Instructions for the task:
Search the entries below for "none" and copy each matching line.

Dataset items:
━━━━

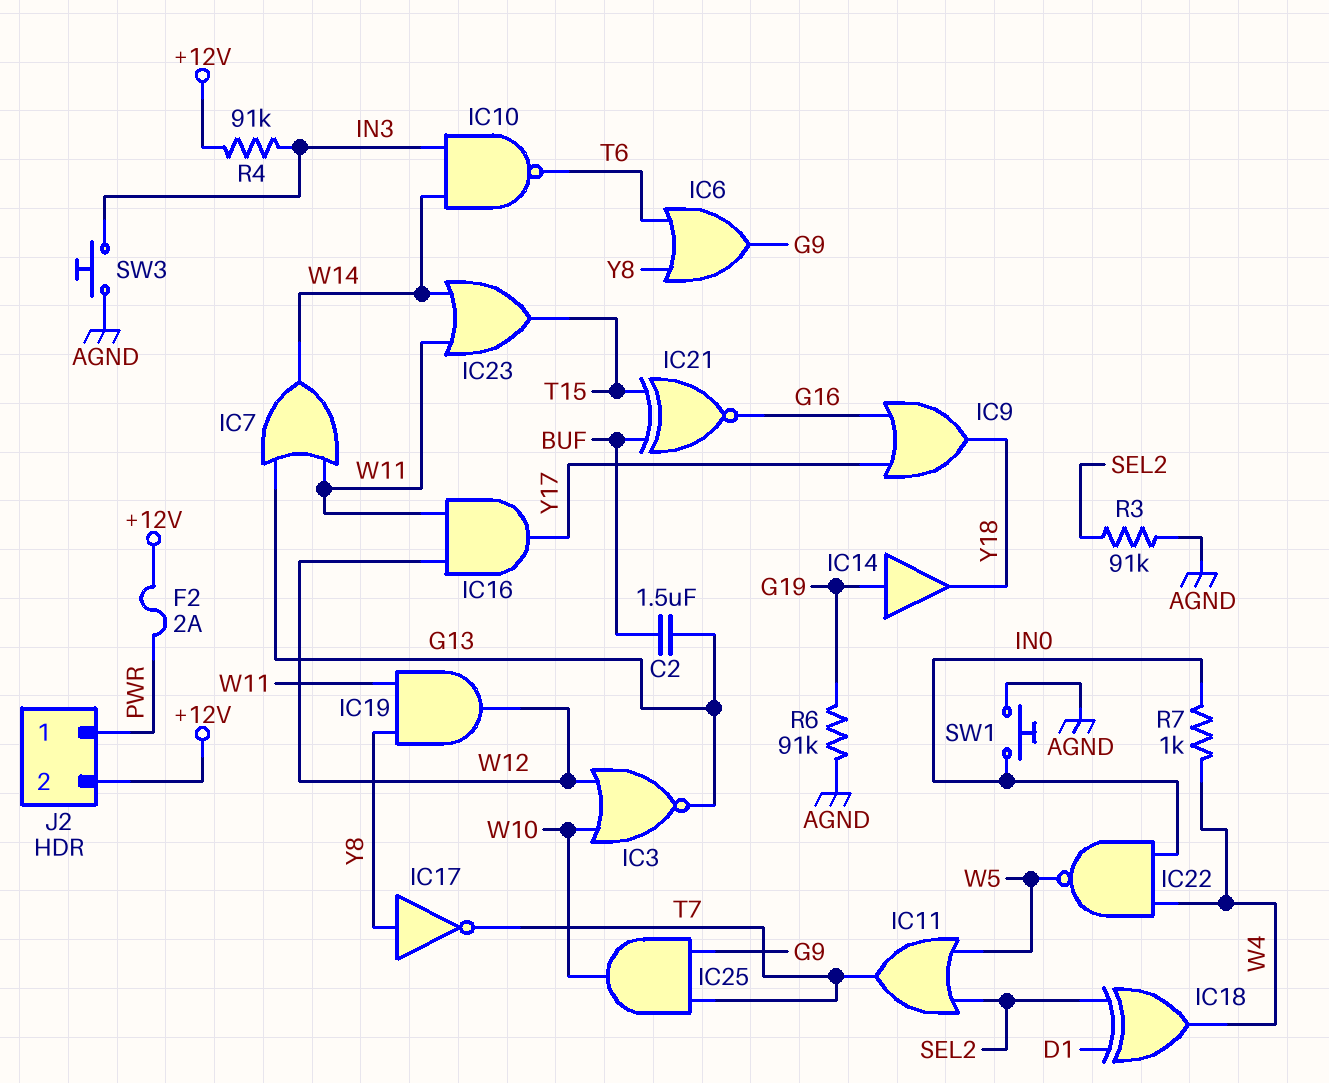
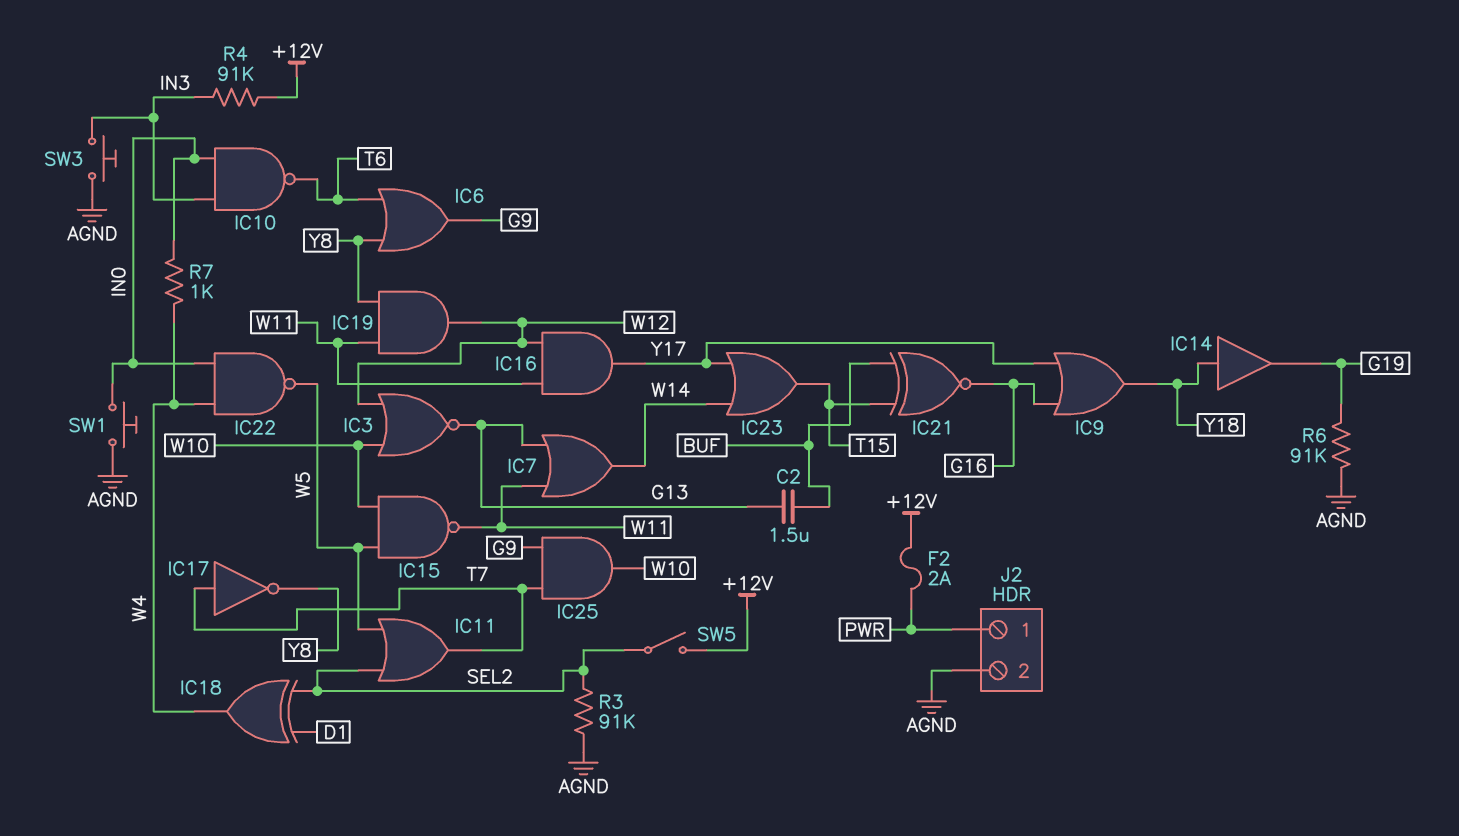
IC10: NAND (in IN3, in W14, out T6) -> NAND (in IN0, in IN3, out T6)
IC14: buffer (in G19, out Y18) -> buffer (in Y18, out G19)
IC15: none -> NAND (in W5, in W10, out W11)
IC17: NOT (in Y8, out T7) -> NOT (in T7, out Y8)
IC23: OR (in W11, in W14, out T15) -> OR (in W14, in Y17, out T15)
J2 pin 2: +12V -> AGND
SW5: none -> switch (+12V, SEL2)

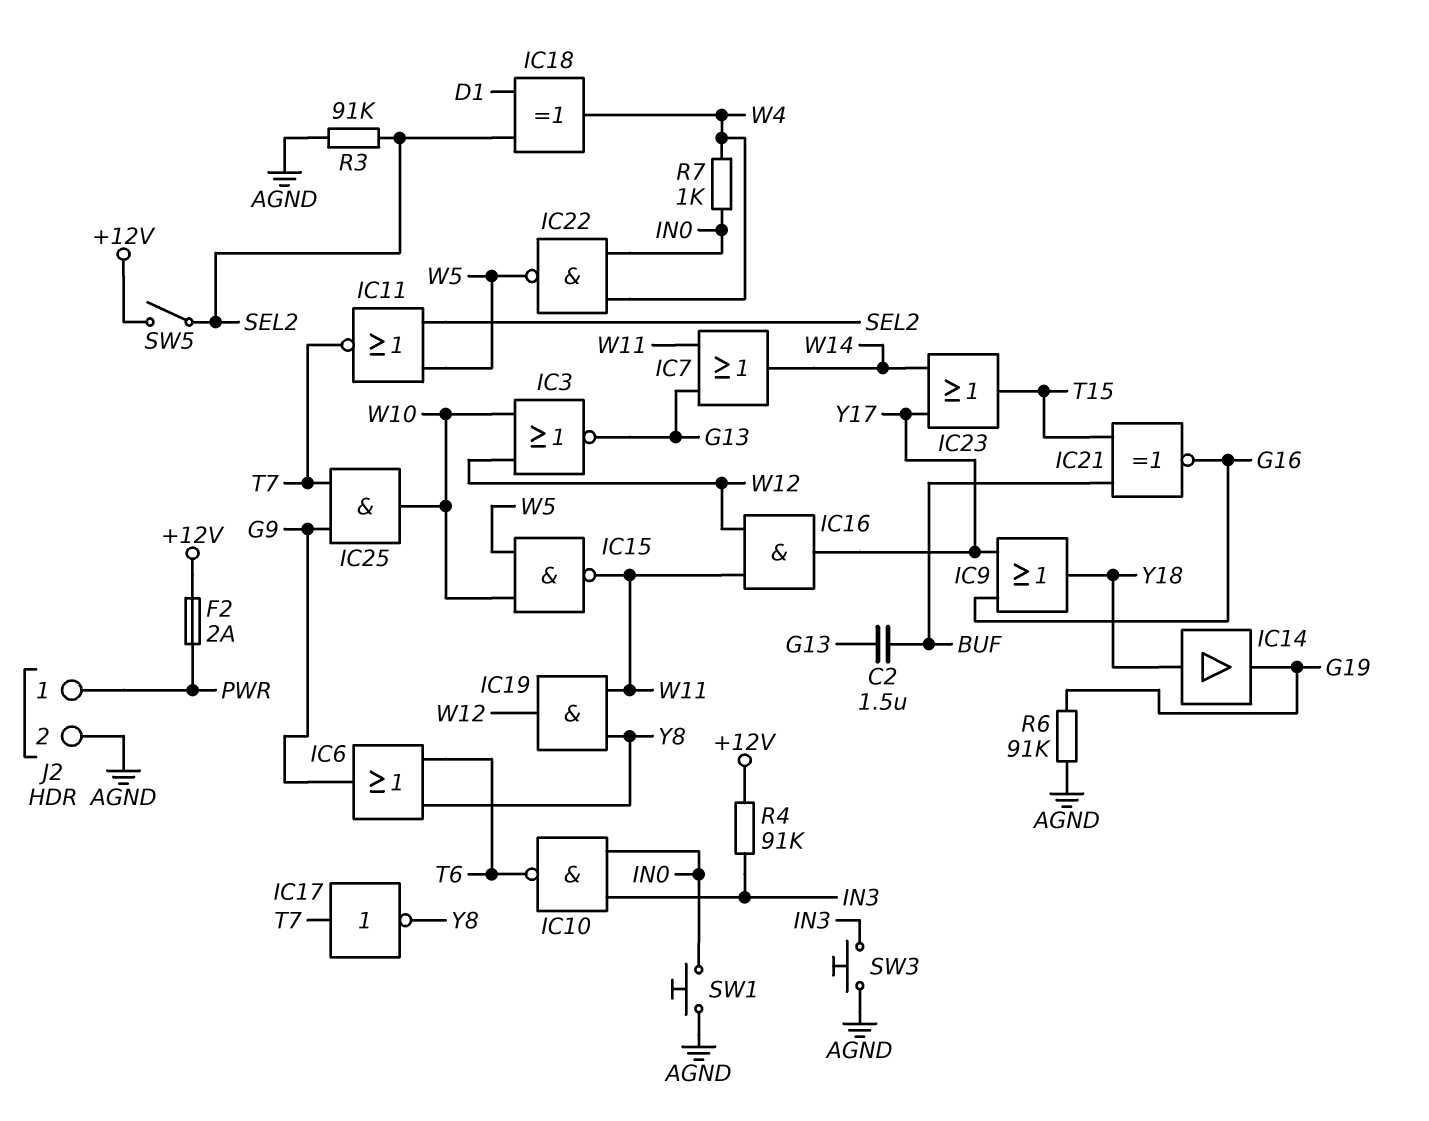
IC11: OR (in SEL2, in W5, out T7) -> NOR (in SEL2, in W5, out T7)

━━━━

Output below:
IC15: none -> NAND (in W5, in W10, out W11)
SW5: none -> switch (+12V, SEL2)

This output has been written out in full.